■ What the task asks ■
Please transcribe the data that follows exactly, from its first line through the line that contains "none -> white 1x1 brick [208,141,247,192]".

Records for the exercise START

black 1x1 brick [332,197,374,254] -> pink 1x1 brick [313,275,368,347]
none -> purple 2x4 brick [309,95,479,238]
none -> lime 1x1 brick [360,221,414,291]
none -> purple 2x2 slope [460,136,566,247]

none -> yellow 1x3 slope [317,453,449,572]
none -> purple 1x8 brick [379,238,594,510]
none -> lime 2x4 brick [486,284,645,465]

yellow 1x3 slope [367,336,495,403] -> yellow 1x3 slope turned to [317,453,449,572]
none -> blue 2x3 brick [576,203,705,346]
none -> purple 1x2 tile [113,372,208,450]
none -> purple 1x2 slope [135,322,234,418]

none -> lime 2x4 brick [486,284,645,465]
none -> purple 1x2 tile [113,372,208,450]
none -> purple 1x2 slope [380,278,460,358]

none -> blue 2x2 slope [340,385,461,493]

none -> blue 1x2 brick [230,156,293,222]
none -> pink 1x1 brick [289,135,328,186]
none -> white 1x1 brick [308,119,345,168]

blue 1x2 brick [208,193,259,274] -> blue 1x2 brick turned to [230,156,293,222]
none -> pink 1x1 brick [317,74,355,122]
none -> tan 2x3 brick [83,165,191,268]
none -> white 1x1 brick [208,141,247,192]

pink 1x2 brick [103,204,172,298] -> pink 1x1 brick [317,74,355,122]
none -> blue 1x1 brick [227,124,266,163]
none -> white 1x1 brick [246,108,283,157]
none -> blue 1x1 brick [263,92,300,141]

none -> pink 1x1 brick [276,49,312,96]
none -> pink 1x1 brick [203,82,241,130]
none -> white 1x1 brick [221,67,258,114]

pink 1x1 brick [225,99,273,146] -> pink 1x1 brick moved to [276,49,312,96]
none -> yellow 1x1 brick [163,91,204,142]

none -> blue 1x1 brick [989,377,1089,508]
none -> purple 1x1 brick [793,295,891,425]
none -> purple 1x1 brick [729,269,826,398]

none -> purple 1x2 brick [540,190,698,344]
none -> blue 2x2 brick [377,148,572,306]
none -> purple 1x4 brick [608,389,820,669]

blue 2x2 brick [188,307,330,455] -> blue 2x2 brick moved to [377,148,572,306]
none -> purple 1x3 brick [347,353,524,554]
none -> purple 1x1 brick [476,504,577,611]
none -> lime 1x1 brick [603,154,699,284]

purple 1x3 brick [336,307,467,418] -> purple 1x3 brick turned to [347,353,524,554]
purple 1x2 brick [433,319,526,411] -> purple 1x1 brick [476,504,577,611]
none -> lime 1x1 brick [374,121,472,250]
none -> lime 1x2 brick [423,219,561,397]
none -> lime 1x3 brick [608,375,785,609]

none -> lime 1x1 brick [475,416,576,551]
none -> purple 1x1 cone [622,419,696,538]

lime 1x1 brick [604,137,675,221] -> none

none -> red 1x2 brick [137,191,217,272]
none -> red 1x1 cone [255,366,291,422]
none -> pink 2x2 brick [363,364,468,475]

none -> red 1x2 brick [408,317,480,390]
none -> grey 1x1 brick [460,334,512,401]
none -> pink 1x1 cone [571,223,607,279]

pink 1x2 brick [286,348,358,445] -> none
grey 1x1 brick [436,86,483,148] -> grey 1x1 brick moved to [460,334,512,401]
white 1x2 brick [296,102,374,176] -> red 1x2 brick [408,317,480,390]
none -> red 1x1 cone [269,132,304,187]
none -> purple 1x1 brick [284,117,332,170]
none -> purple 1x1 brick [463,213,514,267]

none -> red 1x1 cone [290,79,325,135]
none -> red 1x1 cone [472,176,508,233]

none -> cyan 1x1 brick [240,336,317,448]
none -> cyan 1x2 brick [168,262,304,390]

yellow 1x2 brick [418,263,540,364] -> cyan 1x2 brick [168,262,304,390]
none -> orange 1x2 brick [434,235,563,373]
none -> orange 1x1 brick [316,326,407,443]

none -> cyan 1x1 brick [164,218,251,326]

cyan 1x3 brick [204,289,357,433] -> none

Records for the exercise END

■ Completed exercise ■
black 1x1 brick [332,197,374,254] -> pink 1x1 brick [313,275,368,347]
none -> purple 2x4 brick [309,95,479,238]
none -> lime 1x1 brick [360,221,414,291]
none -> purple 2x2 slope [460,136,566,247]

none -> yellow 1x3 slope [317,453,449,572]
none -> purple 1x8 brick [379,238,594,510]
none -> lime 2x4 brick [486,284,645,465]

yellow 1x3 slope [367,336,495,403] -> yellow 1x3 slope turned to [317,453,449,572]
none -> blue 2x3 brick [576,203,705,346]
none -> purple 1x2 tile [113,372,208,450]
none -> purple 1x2 slope [135,322,234,418]

none -> lime 2x4 brick [486,284,645,465]
none -> purple 1x2 tile [113,372,208,450]
none -> purple 1x2 slope [380,278,460,358]

none -> blue 2x2 slope [340,385,461,493]

none -> blue 1x2 brick [230,156,293,222]
none -> pink 1x1 brick [289,135,328,186]
none -> white 1x1 brick [308,119,345,168]

blue 1x2 brick [208,193,259,274] -> blue 1x2 brick turned to [230,156,293,222]
none -> pink 1x1 brick [317,74,355,122]
none -> tan 2x3 brick [83,165,191,268]
none -> white 1x1 brick [208,141,247,192]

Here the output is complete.